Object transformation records
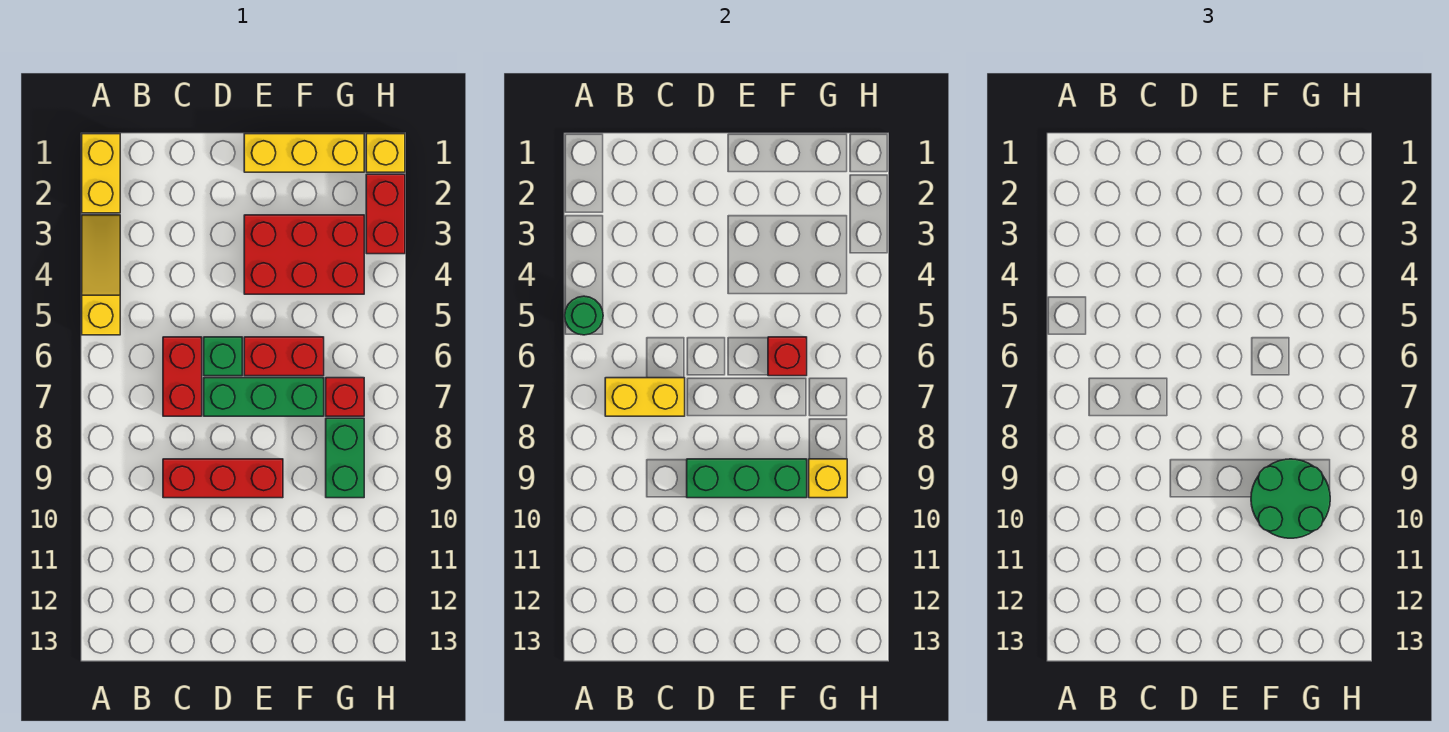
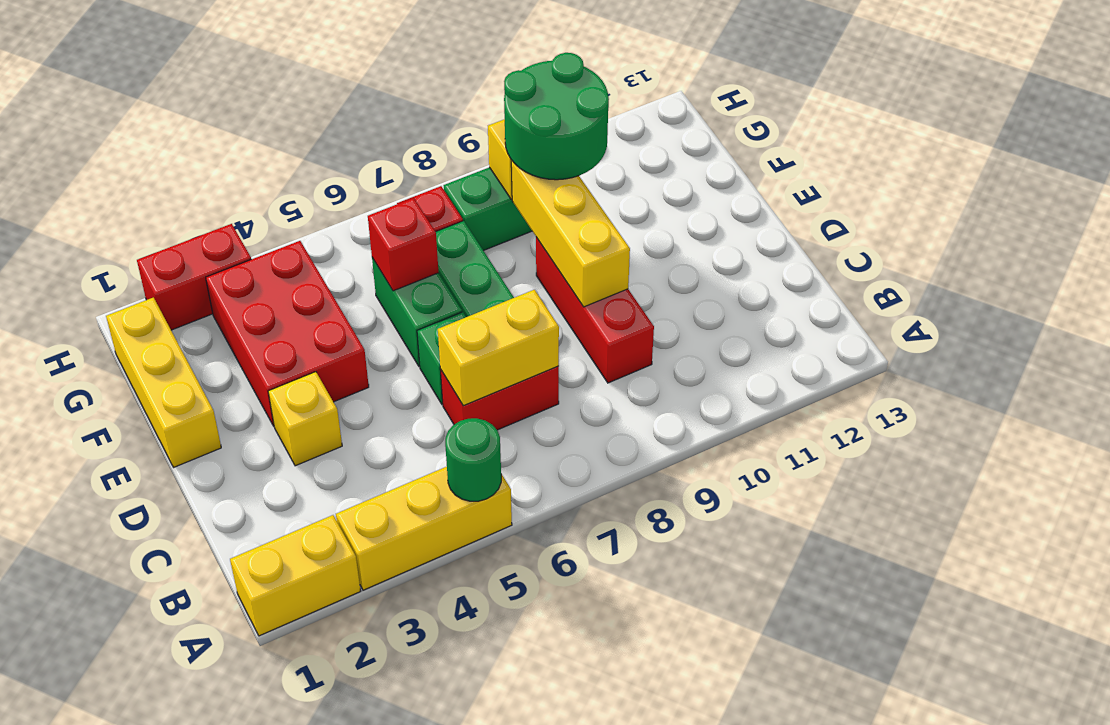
yellow slope A3:A5 level 1 top 5 -> yellow brick A3:A5 level 1
yellow brick B7:C7 level 2 -> yellow brick C6:C7 level 2
green brick D9:F9 level 2 -> yellow brick D9:F9 level 2
red brick E6:F6 level 1 -> green brick E6:F6 level 1
yellow brick H1 level 1 -> yellow brick D3 level 1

Task description: Please, without any pictures, print each entry exactly.

Solution to the exercise:
yellow slope A3:A5 level 1 top 5 -> yellow brick A3:A5 level 1
yellow brick B7:C7 level 2 -> yellow brick C6:C7 level 2
green brick D9:F9 level 2 -> yellow brick D9:F9 level 2
red brick E6:F6 level 1 -> green brick E6:F6 level 1
yellow brick H1 level 1 -> yellow brick D3 level 1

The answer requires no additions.